_Activity_
From start to end, write out the following data exactly, apart from its images.

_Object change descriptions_
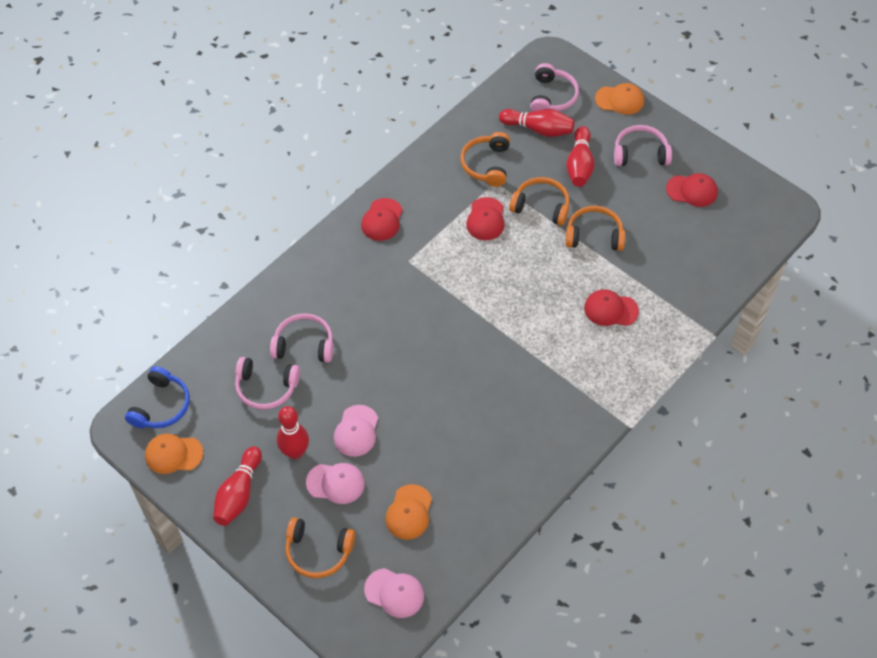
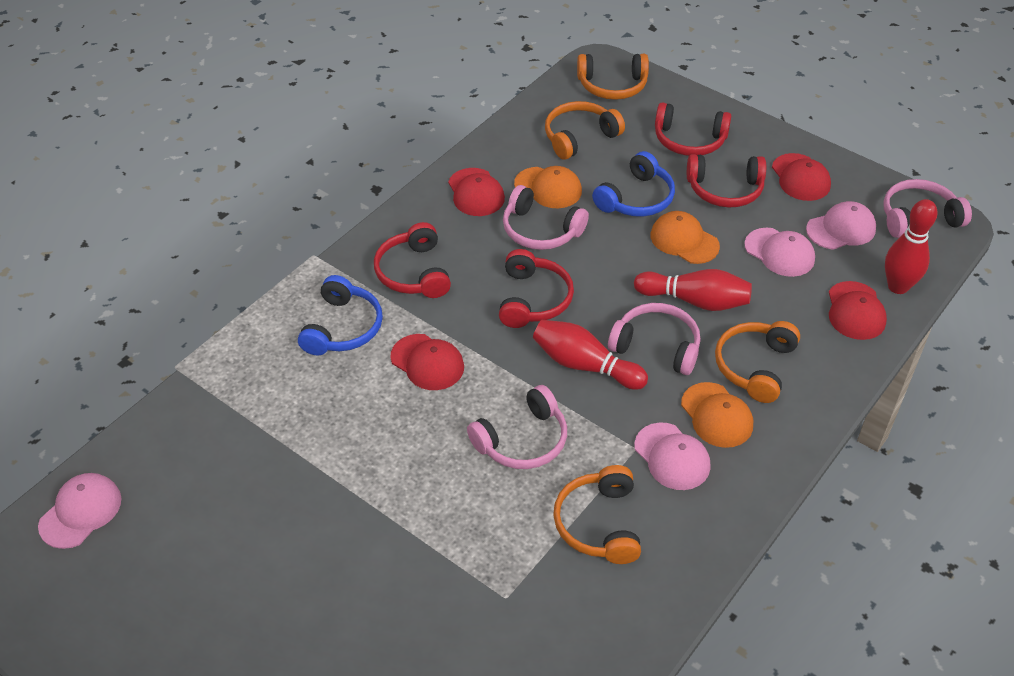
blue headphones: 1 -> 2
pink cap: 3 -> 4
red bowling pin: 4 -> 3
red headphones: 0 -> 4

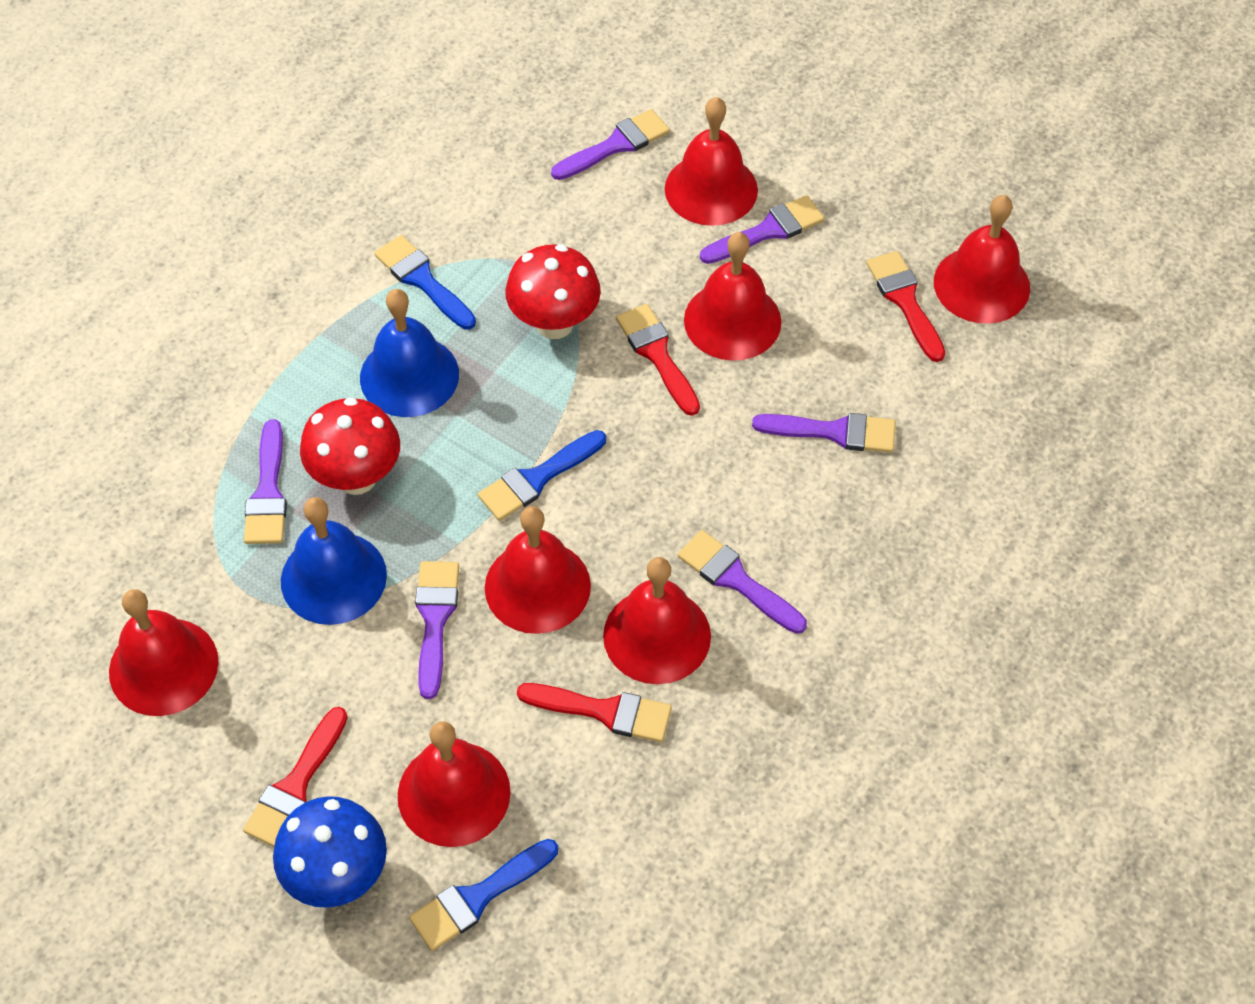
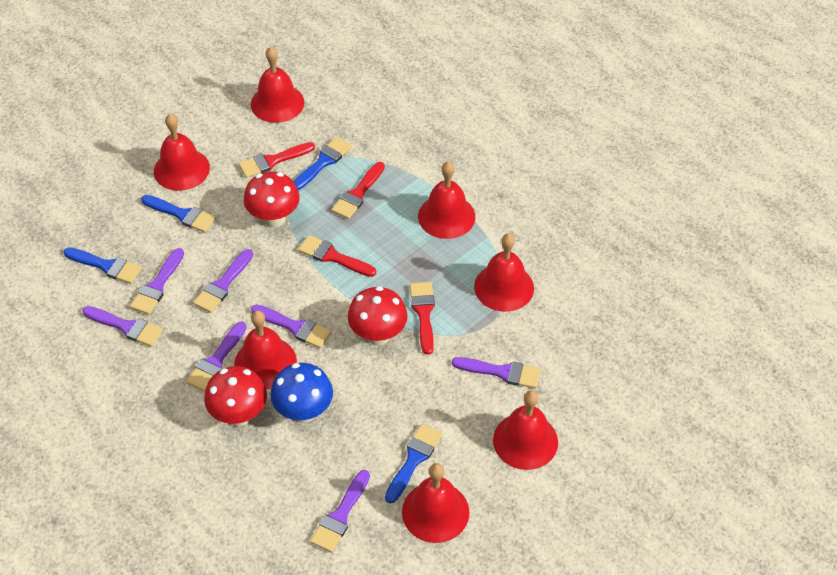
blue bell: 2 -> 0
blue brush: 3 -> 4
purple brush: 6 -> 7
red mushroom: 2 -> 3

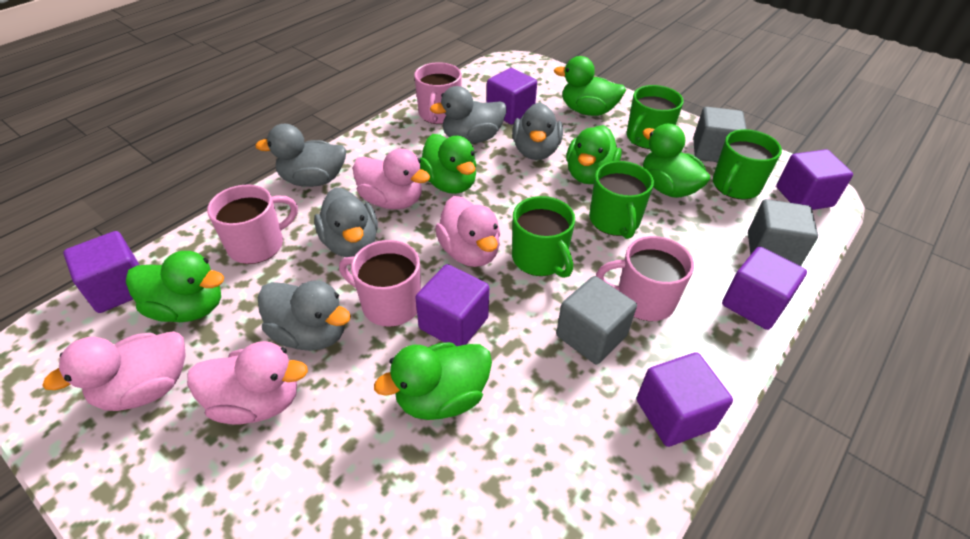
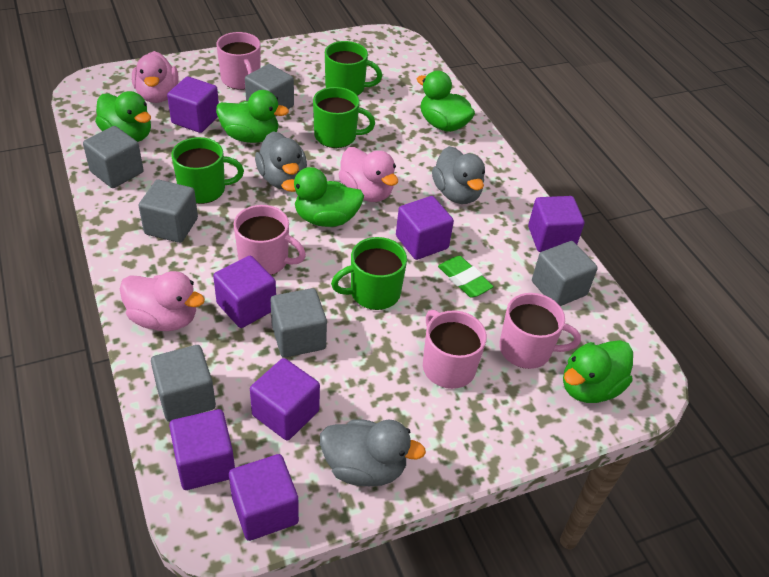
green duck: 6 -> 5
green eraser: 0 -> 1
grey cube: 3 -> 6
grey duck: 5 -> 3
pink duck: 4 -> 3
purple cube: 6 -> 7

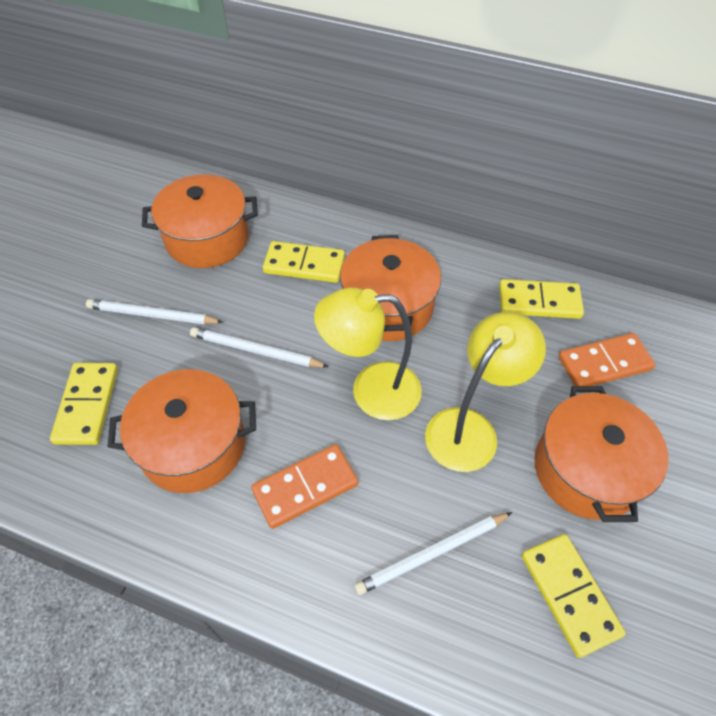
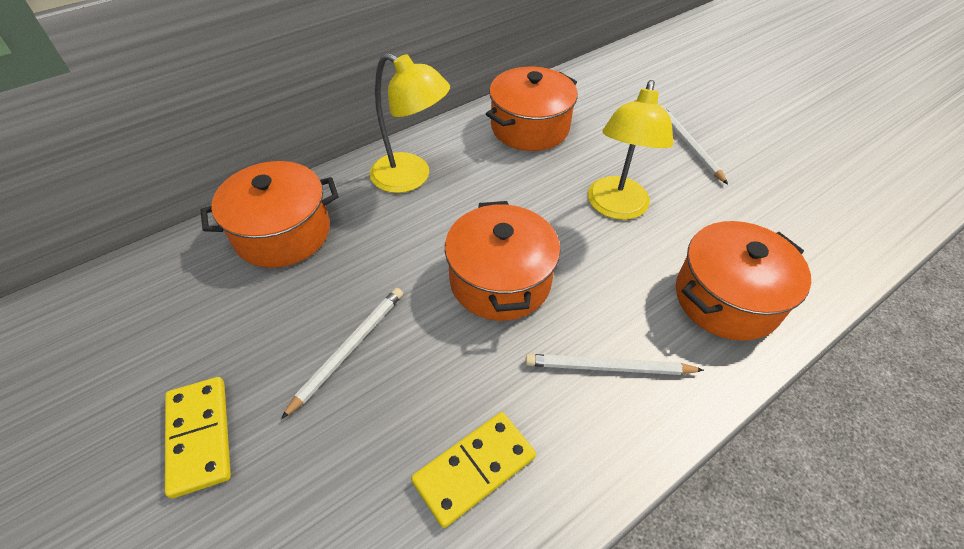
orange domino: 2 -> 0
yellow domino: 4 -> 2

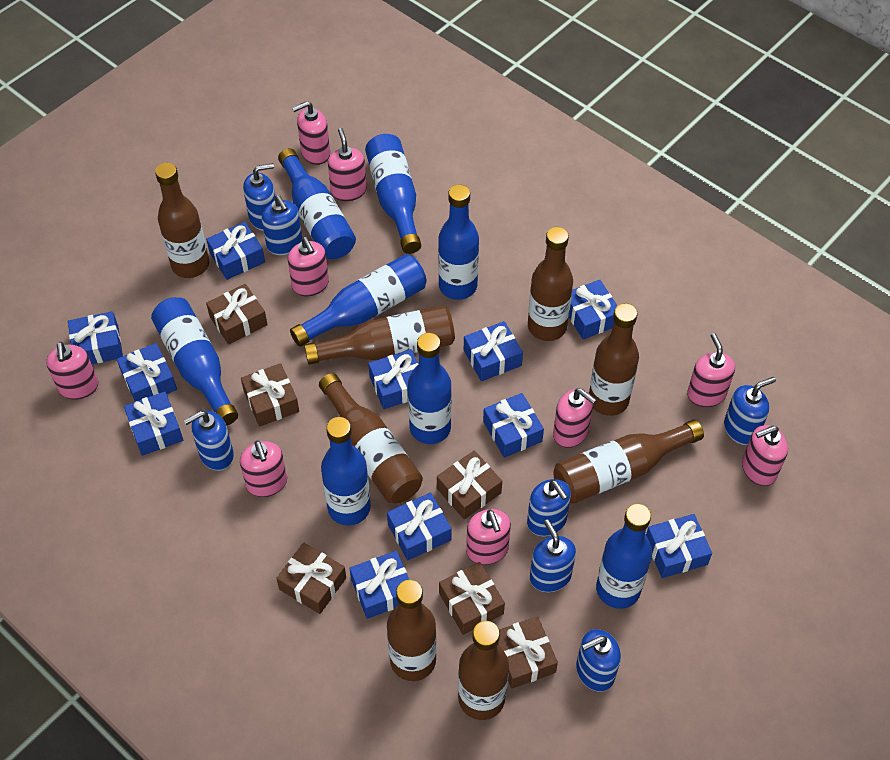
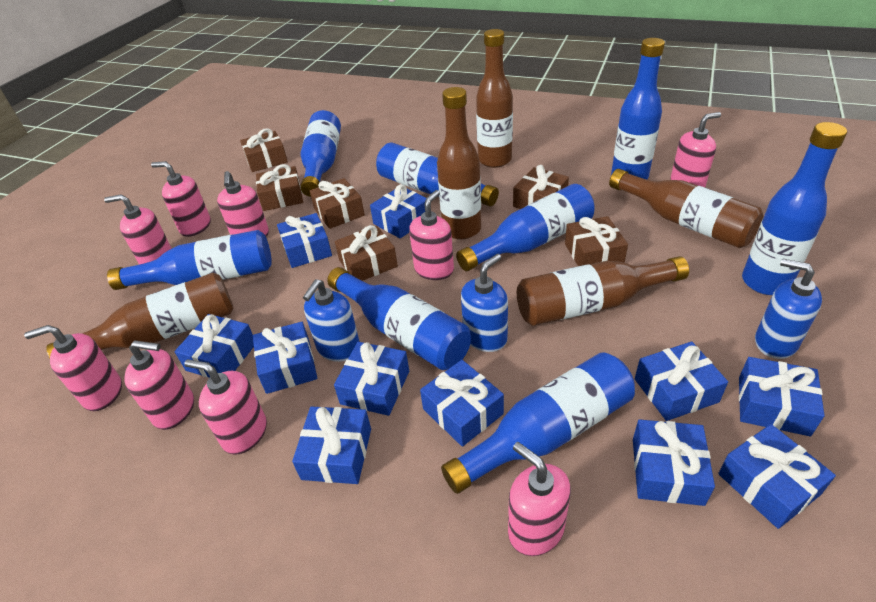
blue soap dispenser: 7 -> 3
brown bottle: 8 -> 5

_Answer space_
blue headphones: 1 -> 2
pink cap: 3 -> 4
red bowling pin: 4 -> 3
red headphones: 0 -> 4

blue bell: 2 -> 0
blue brush: 3 -> 4
purple brush: 6 -> 7
red mushroom: 2 -> 3

green duck: 6 -> 5
green eraser: 0 -> 1
grey cube: 3 -> 6
grey duck: 5 -> 3
pink duck: 4 -> 3
purple cube: 6 -> 7

orange domino: 2 -> 0
yellow domino: 4 -> 2

blue soap dispenser: 7 -> 3
brown bottle: 8 -> 5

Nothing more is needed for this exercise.